>>

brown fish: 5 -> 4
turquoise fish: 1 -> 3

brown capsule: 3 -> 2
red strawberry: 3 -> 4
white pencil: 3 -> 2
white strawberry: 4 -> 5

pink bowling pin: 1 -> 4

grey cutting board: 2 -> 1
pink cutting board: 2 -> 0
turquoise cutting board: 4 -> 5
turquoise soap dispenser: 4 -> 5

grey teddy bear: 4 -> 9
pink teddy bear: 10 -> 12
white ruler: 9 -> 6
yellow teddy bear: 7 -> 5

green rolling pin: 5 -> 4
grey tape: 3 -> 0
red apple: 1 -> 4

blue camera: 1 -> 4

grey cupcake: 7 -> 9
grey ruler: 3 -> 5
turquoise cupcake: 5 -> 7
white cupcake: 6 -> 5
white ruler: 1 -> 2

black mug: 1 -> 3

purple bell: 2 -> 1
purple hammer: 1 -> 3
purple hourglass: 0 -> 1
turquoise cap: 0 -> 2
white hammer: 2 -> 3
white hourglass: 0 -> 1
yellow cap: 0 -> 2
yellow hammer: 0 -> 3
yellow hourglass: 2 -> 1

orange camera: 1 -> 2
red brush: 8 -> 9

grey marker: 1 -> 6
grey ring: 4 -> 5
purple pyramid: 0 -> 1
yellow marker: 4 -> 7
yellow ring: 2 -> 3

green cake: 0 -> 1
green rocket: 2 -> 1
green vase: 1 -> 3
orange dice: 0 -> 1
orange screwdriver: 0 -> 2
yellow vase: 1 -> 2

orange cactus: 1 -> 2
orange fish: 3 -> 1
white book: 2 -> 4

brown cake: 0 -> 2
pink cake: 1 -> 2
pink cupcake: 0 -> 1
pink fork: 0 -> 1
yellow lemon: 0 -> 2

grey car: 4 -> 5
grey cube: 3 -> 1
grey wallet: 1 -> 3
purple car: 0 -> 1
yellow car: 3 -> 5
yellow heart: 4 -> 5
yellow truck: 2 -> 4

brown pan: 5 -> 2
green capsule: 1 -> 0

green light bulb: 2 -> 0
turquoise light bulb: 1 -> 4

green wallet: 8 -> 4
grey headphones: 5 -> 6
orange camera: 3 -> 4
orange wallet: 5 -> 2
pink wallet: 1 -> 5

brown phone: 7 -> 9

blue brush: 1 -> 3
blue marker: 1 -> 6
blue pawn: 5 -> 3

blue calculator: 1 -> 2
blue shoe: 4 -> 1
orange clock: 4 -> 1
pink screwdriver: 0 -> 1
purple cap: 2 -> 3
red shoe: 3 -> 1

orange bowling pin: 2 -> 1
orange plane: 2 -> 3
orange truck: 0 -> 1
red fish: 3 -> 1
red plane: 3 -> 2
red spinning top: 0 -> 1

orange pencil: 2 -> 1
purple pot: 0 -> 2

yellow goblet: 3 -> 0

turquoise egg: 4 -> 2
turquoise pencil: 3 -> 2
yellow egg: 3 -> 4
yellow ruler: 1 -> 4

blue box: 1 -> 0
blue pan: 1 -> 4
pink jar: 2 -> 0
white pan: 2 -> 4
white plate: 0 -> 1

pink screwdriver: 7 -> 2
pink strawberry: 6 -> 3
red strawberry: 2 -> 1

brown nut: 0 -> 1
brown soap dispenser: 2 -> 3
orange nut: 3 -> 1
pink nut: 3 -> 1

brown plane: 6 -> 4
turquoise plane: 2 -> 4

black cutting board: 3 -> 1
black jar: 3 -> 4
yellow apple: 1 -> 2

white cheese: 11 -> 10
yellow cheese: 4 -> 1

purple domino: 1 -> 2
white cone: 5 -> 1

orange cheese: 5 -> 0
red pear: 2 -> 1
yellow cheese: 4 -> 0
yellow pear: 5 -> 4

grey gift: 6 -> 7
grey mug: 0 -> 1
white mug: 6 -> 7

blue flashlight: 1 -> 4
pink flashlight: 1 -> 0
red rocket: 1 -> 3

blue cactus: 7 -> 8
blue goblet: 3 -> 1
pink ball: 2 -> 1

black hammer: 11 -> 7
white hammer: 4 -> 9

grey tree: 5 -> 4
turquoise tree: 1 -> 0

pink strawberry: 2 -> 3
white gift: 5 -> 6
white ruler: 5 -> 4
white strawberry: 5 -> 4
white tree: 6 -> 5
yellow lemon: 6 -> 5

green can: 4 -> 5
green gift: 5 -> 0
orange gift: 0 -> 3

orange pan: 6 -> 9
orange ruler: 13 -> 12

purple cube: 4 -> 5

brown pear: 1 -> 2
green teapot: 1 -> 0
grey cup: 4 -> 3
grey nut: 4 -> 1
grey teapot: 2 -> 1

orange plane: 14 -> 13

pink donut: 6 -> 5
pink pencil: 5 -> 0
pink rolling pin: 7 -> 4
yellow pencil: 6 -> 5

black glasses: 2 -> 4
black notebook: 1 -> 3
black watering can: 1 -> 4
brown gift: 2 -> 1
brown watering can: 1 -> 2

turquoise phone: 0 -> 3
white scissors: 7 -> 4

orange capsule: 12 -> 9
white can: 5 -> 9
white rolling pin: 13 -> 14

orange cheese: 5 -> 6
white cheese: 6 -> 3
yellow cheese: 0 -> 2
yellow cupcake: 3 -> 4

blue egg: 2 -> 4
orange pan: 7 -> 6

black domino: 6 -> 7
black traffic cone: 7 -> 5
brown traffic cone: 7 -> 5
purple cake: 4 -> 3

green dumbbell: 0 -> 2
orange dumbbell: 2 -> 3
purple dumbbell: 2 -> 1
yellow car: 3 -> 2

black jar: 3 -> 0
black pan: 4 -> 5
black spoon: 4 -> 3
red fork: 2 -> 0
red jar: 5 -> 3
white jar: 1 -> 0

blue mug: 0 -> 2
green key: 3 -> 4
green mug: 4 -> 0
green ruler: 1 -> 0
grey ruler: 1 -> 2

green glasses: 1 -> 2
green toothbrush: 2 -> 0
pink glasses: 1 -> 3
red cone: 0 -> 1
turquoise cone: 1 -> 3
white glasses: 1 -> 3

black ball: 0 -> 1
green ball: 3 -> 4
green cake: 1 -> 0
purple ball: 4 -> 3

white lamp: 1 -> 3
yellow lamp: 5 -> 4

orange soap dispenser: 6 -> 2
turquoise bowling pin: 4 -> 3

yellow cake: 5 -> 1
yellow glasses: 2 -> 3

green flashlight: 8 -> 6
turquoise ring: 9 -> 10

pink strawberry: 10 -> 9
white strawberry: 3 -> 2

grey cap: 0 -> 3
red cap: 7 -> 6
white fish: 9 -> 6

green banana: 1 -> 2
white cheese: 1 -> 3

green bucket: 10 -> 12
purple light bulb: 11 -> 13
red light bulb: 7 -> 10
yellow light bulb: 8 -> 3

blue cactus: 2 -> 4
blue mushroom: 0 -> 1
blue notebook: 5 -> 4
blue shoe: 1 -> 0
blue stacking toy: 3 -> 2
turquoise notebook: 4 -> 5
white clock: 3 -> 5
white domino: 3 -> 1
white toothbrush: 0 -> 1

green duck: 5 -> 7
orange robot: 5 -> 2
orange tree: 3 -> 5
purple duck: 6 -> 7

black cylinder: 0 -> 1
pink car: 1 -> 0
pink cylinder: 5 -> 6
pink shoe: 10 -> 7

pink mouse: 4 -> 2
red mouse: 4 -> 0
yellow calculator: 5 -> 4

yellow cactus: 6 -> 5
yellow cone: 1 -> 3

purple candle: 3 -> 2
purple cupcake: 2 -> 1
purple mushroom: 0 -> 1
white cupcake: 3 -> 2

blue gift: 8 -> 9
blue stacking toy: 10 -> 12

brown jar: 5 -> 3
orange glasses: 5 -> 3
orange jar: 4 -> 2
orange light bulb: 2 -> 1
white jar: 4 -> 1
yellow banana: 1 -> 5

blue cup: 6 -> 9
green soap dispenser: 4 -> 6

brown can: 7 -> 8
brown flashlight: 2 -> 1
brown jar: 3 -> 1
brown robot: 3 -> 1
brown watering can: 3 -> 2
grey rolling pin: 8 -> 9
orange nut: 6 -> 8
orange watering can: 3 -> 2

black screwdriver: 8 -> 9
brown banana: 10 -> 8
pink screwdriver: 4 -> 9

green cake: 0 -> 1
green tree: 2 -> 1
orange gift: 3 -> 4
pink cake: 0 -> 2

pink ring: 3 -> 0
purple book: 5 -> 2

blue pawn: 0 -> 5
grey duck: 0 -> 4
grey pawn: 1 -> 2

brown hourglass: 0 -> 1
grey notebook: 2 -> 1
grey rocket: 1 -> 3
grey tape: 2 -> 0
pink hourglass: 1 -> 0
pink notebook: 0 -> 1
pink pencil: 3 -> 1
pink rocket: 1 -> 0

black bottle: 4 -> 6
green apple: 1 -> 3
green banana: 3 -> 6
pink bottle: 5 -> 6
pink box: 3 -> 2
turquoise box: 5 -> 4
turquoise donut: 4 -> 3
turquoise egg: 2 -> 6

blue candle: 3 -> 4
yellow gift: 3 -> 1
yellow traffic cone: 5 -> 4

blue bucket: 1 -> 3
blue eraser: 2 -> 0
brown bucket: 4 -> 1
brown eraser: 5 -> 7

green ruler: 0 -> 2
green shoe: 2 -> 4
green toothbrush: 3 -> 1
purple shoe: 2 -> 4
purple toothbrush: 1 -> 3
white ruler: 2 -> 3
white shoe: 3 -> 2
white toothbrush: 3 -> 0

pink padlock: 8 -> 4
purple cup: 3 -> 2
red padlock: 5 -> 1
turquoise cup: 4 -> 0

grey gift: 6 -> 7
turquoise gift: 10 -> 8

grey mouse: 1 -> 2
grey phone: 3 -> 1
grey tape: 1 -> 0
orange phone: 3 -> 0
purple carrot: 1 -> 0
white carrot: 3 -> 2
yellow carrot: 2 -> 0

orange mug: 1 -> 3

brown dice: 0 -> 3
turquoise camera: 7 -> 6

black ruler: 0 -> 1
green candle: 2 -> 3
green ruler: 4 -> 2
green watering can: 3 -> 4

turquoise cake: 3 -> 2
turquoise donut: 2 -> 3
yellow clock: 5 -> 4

<<

■ TASK DIRECTIONS: Only the lines from the opening of the material through the line with "yellow ring: 2 -> 3" should be echoed, exactly as written.

■ EXPECTED OUTPUT:
brown fish: 5 -> 4
turquoise fish: 1 -> 3

brown capsule: 3 -> 2
red strawberry: 3 -> 4
white pencil: 3 -> 2
white strawberry: 4 -> 5

pink bowling pin: 1 -> 4

grey cutting board: 2 -> 1
pink cutting board: 2 -> 0
turquoise cutting board: 4 -> 5
turquoise soap dispenser: 4 -> 5

grey teddy bear: 4 -> 9
pink teddy bear: 10 -> 12
white ruler: 9 -> 6
yellow teddy bear: 7 -> 5

green rolling pin: 5 -> 4
grey tape: 3 -> 0
red apple: 1 -> 4

blue camera: 1 -> 4

grey cupcake: 7 -> 9
grey ruler: 3 -> 5
turquoise cupcake: 5 -> 7
white cupcake: 6 -> 5
white ruler: 1 -> 2

black mug: 1 -> 3

purple bell: 2 -> 1
purple hammer: 1 -> 3
purple hourglass: 0 -> 1
turquoise cap: 0 -> 2
white hammer: 2 -> 3
white hourglass: 0 -> 1
yellow cap: 0 -> 2
yellow hammer: 0 -> 3
yellow hourglass: 2 -> 1

orange camera: 1 -> 2
red brush: 8 -> 9

grey marker: 1 -> 6
grey ring: 4 -> 5
purple pyramid: 0 -> 1
yellow marker: 4 -> 7
yellow ring: 2 -> 3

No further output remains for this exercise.